- _What you should do_
Print exactly the lines below between the line containing "Mask every instance" and the line containing "Find carcinoma and", counting both of those lines. Leave pictures out.

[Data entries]
—————

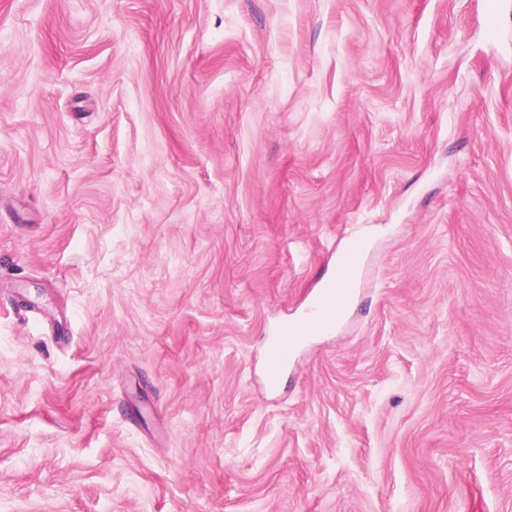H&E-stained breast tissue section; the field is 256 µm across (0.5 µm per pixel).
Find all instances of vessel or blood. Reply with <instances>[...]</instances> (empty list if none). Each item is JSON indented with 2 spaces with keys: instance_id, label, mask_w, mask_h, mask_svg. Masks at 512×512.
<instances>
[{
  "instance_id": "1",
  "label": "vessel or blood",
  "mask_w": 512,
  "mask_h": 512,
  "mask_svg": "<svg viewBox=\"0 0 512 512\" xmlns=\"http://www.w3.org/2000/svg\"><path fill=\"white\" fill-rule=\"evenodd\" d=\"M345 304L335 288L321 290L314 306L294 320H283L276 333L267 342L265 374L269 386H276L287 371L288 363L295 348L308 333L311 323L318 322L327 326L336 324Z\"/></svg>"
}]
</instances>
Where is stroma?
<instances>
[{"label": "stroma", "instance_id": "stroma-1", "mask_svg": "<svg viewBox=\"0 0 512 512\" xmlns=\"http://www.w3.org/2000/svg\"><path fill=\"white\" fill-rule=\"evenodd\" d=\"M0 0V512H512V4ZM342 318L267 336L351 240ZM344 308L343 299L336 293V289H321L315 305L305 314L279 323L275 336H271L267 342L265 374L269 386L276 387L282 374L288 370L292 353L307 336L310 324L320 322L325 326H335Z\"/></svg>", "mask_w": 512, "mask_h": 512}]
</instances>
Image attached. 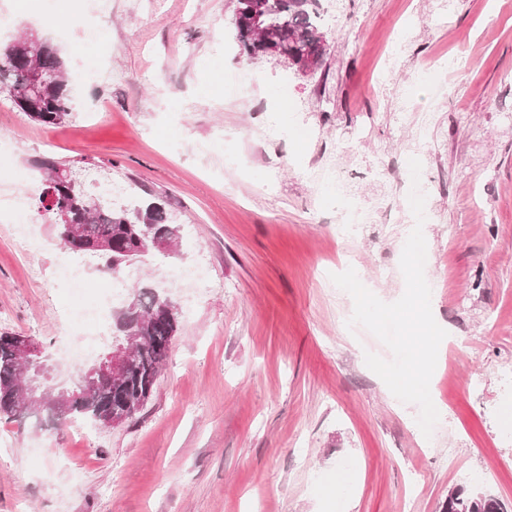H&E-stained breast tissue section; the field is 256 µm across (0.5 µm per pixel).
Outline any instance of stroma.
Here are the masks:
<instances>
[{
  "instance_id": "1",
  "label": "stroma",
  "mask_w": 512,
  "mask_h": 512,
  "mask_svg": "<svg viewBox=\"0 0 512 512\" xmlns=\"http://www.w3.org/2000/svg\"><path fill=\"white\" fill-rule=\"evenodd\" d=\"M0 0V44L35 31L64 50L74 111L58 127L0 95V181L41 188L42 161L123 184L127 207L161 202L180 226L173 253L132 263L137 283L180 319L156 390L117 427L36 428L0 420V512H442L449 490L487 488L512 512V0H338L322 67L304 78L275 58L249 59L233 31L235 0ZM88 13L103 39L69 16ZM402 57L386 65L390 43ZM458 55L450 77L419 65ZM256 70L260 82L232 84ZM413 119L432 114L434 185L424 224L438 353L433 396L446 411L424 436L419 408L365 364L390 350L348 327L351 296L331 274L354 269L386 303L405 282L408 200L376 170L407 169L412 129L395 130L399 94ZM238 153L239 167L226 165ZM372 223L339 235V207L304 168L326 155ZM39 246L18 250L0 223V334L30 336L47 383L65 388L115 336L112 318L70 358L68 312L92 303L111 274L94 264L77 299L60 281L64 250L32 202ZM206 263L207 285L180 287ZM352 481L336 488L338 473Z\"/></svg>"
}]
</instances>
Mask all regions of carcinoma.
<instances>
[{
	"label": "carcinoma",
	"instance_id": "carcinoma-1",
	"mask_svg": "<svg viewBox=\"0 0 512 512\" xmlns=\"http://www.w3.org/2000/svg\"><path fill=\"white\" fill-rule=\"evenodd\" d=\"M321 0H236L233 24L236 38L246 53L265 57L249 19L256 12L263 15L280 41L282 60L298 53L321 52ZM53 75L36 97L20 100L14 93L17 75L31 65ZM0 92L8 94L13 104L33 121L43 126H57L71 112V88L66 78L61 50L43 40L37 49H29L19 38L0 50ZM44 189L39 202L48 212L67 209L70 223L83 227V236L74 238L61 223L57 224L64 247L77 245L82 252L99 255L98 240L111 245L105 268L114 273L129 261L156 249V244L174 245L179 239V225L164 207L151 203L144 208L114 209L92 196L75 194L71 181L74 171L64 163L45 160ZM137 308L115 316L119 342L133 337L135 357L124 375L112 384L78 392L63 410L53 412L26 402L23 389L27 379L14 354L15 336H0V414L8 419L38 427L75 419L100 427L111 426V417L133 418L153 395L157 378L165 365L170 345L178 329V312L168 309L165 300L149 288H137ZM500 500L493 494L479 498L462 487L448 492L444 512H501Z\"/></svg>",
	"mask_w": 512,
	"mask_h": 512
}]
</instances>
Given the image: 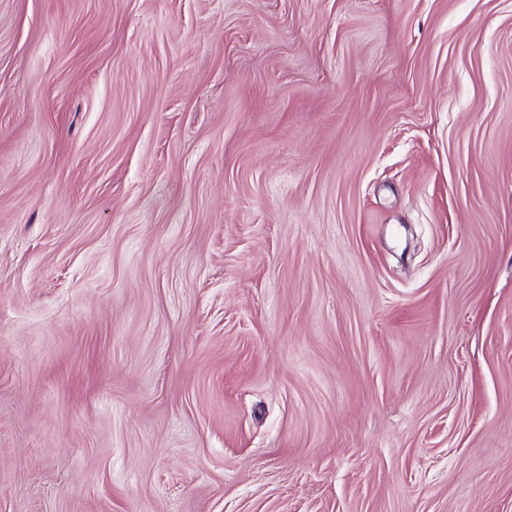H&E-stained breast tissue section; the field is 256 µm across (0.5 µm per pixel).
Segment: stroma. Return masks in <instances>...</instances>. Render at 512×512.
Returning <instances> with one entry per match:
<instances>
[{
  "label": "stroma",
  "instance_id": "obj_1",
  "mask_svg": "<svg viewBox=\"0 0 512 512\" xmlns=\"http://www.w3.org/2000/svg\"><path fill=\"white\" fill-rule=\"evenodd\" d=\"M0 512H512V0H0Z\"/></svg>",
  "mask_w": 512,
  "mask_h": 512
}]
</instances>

—————

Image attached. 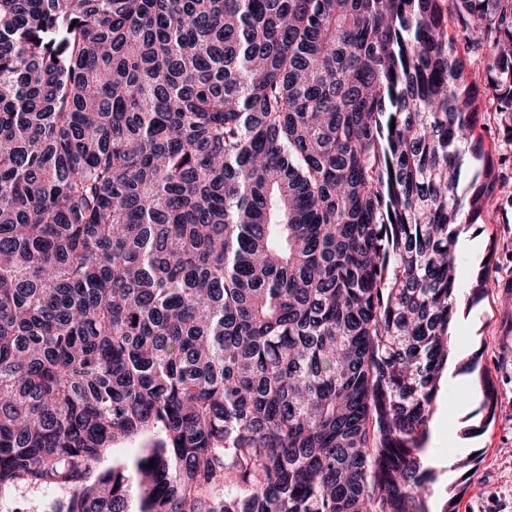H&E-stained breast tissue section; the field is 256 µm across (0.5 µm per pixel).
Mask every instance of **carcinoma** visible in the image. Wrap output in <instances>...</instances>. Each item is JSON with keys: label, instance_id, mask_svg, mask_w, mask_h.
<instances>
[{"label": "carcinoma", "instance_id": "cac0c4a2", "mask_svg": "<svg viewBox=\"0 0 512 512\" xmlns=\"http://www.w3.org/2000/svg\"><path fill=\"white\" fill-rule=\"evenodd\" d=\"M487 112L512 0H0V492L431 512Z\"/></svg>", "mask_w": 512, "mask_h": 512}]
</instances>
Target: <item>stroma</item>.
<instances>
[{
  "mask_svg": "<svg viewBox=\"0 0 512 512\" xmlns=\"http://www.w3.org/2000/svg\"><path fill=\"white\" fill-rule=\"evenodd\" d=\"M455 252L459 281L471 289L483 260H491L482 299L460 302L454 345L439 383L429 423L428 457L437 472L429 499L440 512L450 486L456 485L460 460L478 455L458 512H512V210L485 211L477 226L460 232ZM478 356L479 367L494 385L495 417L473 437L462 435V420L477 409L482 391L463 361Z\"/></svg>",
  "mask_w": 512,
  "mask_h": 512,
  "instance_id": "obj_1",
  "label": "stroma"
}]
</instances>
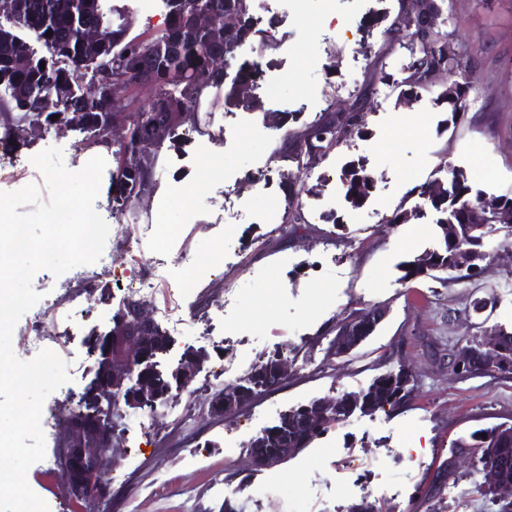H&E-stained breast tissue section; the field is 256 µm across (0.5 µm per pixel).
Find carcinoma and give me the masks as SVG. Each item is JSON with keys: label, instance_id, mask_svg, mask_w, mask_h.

—————

- _Solution for this task_
Mask every instance of **carcinoma** visible in the image. Wrap output in <instances>...</instances>. Each item is JSON with keys: label, instance_id, mask_svg, mask_w, mask_h.
<instances>
[{"label": "carcinoma", "instance_id": "cac0c4a2", "mask_svg": "<svg viewBox=\"0 0 512 512\" xmlns=\"http://www.w3.org/2000/svg\"><path fill=\"white\" fill-rule=\"evenodd\" d=\"M487 112L512 0H0V492L431 512Z\"/></svg>", "mask_w": 512, "mask_h": 512}]
</instances>
Target: <item>stroma</item>.
<instances>
[{
  "mask_svg": "<svg viewBox=\"0 0 512 512\" xmlns=\"http://www.w3.org/2000/svg\"><path fill=\"white\" fill-rule=\"evenodd\" d=\"M455 252L459 281L471 289L483 260H491L482 299L460 302L454 345L439 383L429 423L428 457L437 472L429 499L440 512L450 486L456 485L460 460L478 455L458 512H512V210L485 211L477 226L460 232ZM478 356L479 367L494 385L495 417L473 437L462 435V420L477 409L482 391L463 361Z\"/></svg>",
  "mask_w": 512,
  "mask_h": 512,
  "instance_id": "obj_1",
  "label": "stroma"
}]
</instances>
H&E-stained breast tissue section; the field is 256 µm across (0.5 µm per pixel).
Find carcinoma and give me the masks as SVG. Each item is JSON with keys: label, instance_id, mask_svg, mask_w, mask_h.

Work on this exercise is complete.